Exercise:
What lines in the records below mention "VLOAD"? List them all.

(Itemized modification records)
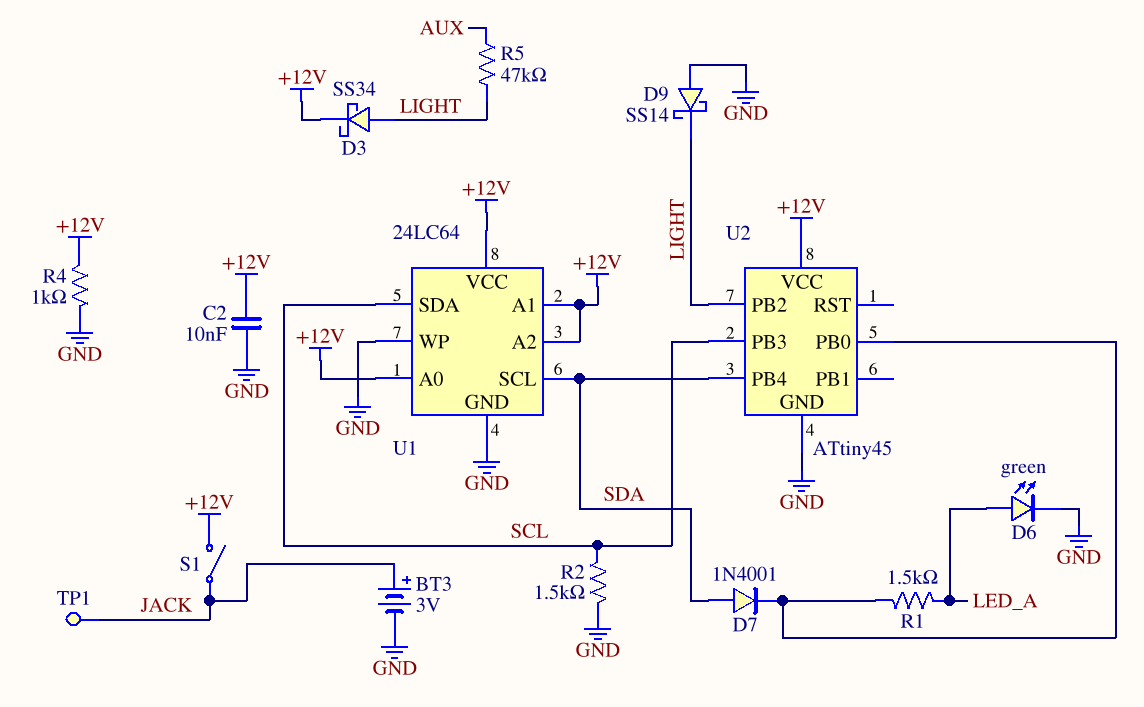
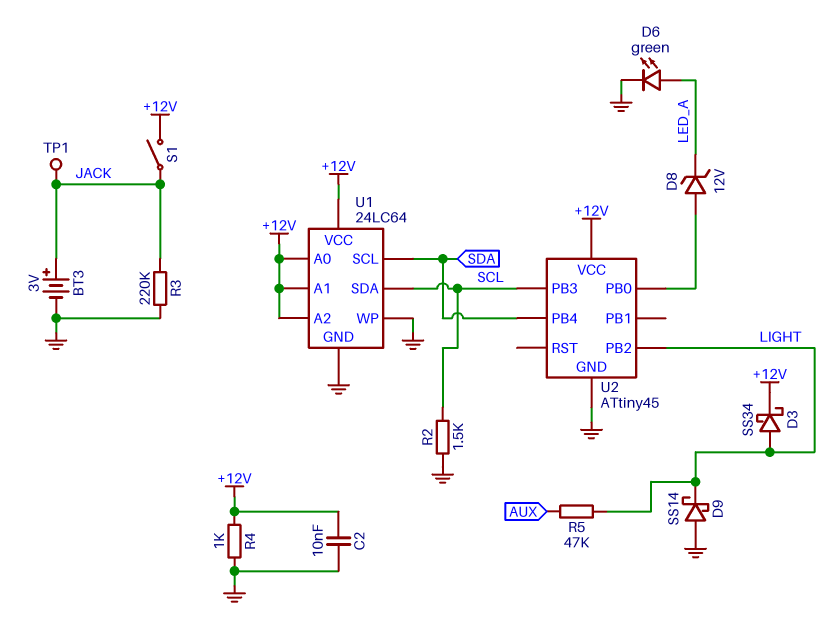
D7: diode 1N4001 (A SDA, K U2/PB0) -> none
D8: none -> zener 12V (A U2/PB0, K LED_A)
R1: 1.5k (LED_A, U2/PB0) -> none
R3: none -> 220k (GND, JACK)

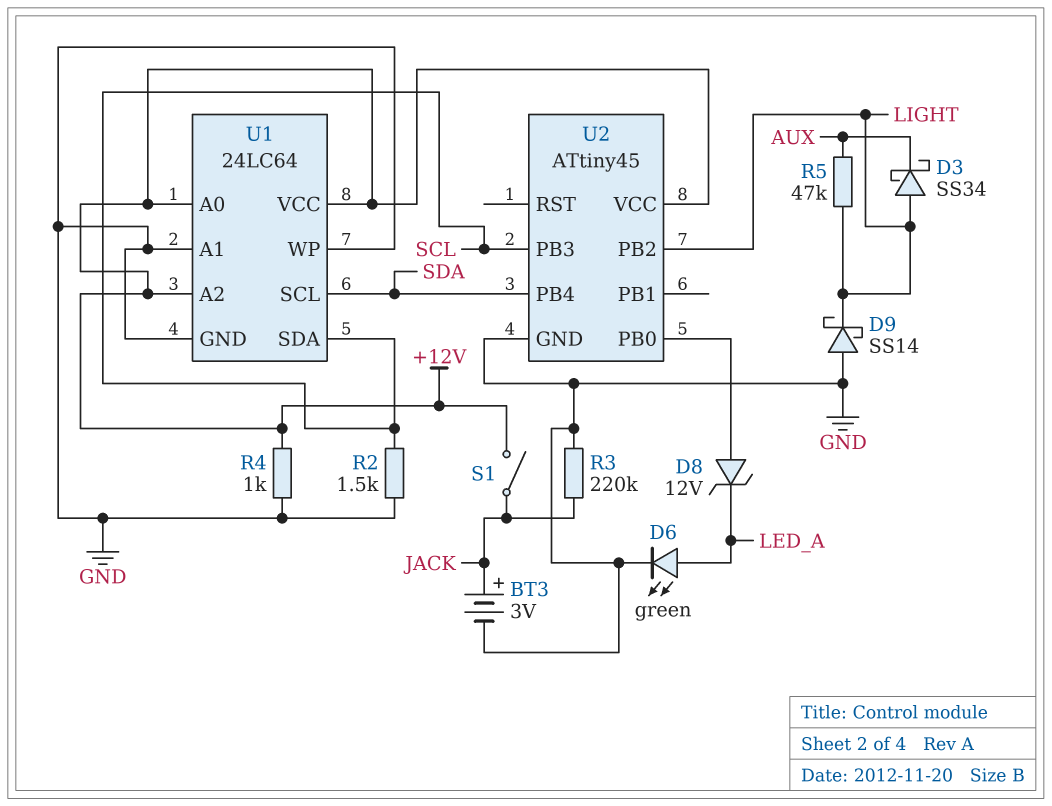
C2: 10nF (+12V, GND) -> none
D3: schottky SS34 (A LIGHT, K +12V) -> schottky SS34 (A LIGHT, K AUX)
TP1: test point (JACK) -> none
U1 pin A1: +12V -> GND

--

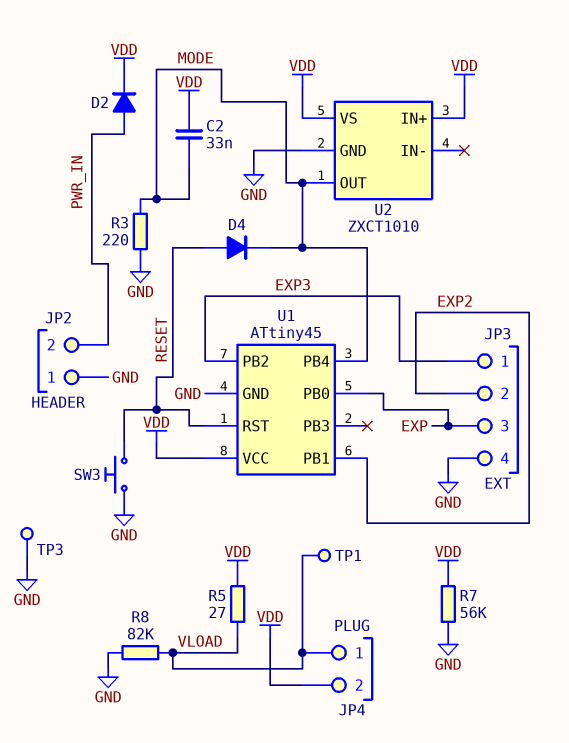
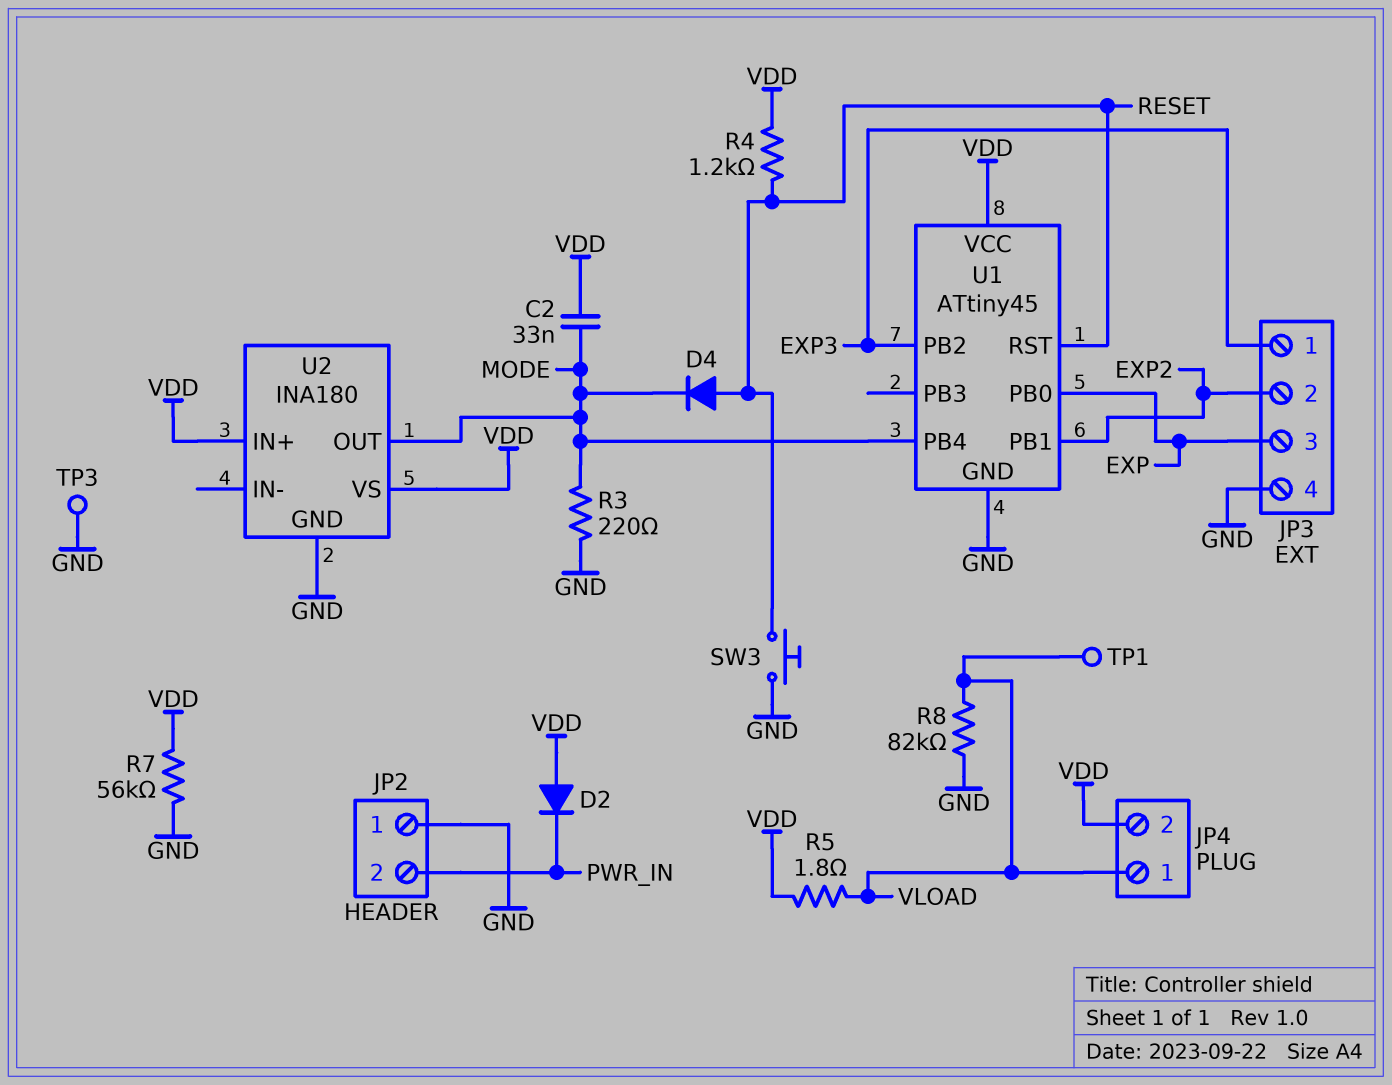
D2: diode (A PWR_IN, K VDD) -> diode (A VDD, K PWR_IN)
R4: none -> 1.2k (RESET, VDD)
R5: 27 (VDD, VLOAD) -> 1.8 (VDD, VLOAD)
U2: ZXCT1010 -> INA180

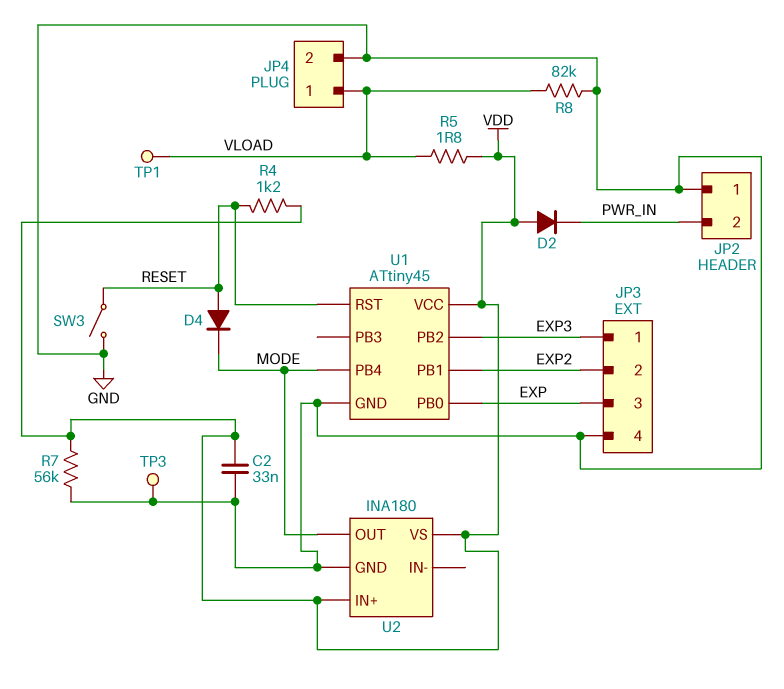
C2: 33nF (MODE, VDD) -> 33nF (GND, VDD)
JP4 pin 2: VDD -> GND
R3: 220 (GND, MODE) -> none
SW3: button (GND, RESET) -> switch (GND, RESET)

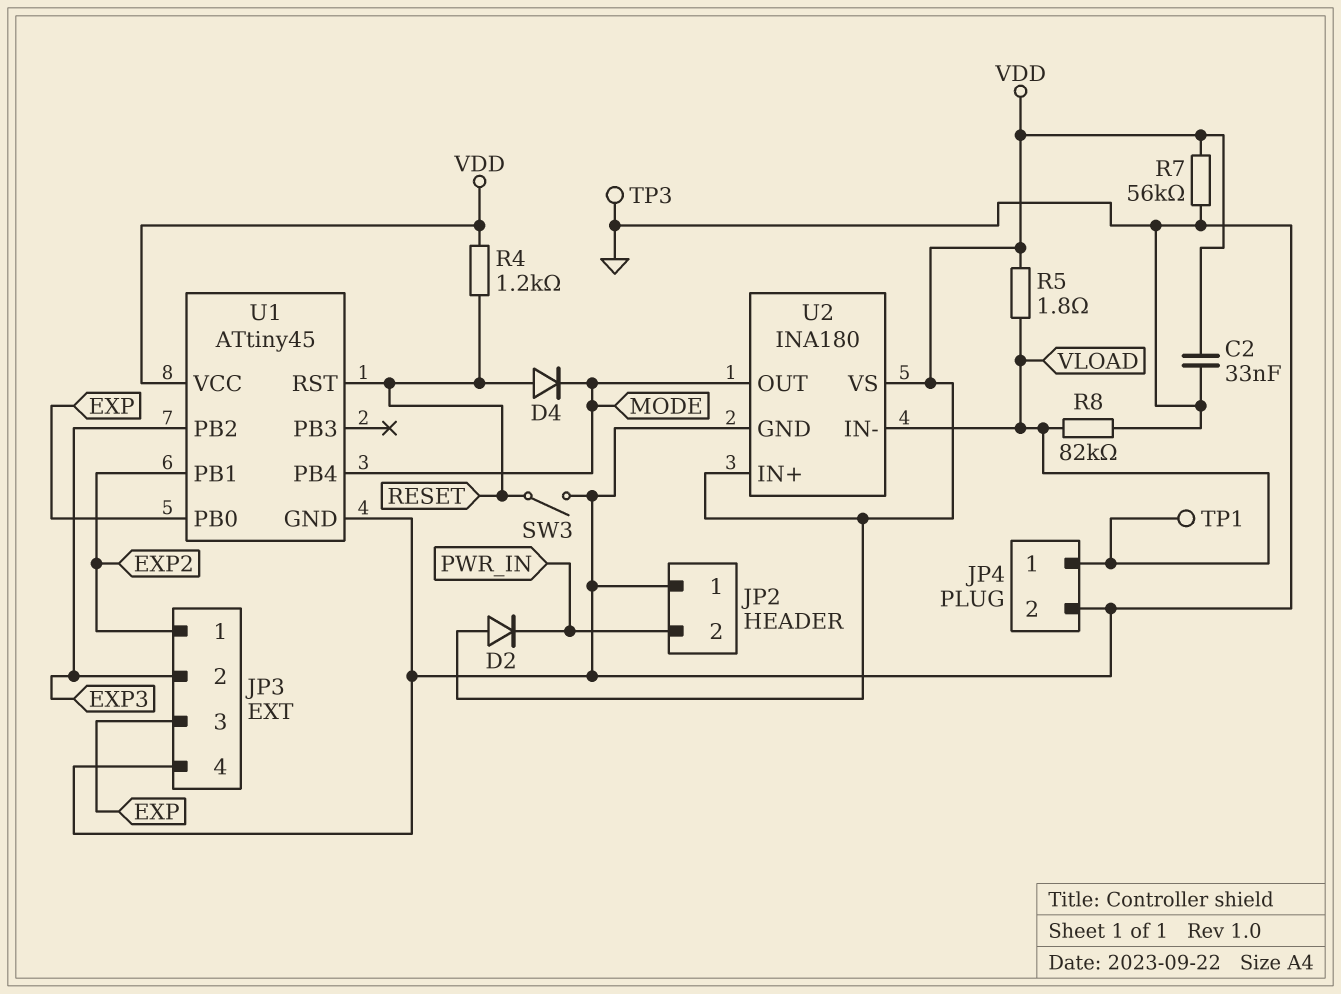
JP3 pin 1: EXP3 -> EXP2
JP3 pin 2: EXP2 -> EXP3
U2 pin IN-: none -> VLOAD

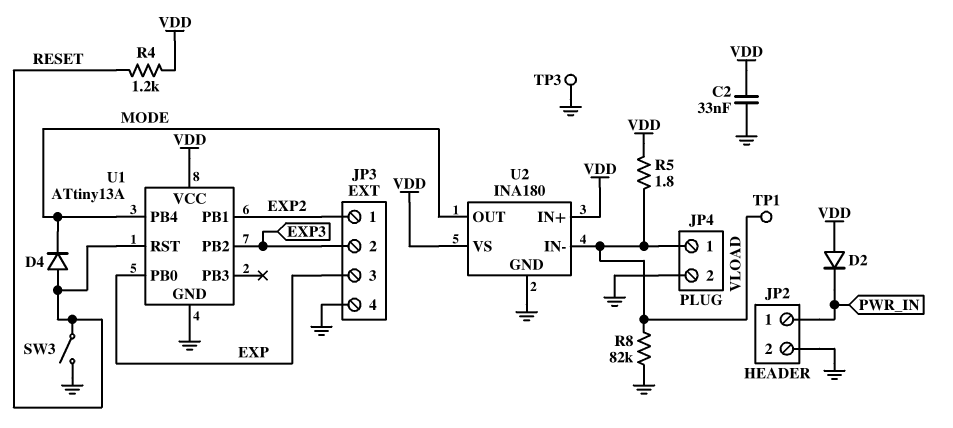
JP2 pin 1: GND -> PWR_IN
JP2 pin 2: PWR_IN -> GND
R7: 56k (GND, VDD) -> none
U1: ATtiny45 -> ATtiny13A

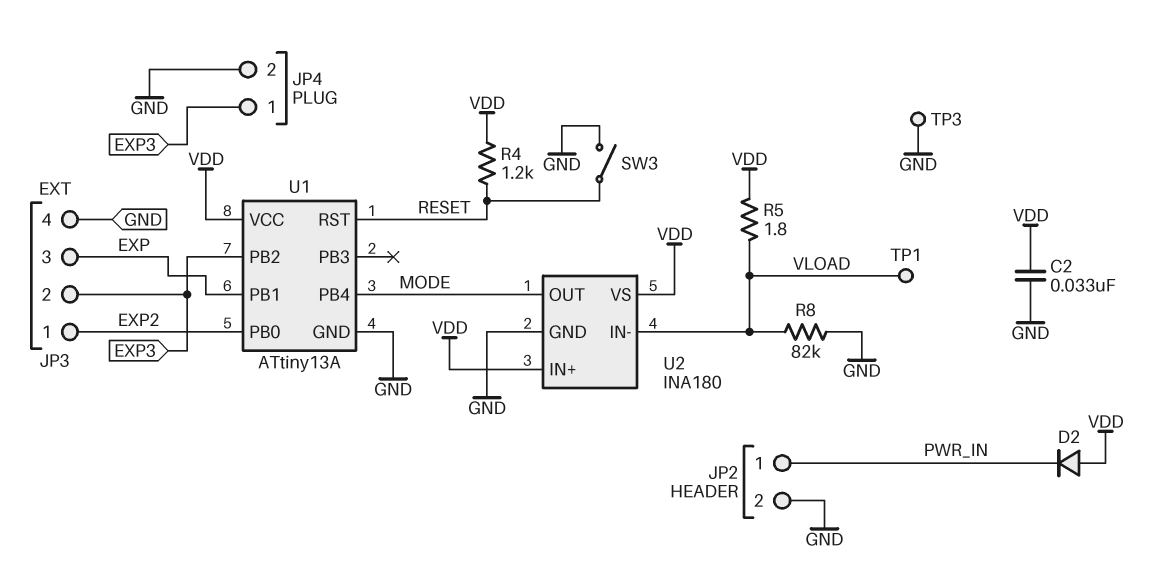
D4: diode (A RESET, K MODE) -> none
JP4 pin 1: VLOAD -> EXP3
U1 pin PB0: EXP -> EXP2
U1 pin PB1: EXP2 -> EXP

Answer to this task:
R5: 27 (VDD, VLOAD) -> 1.8 (VDD, VLOAD)
U2 pin IN-: none -> VLOAD
JP4 pin 1: VLOAD -> EXP3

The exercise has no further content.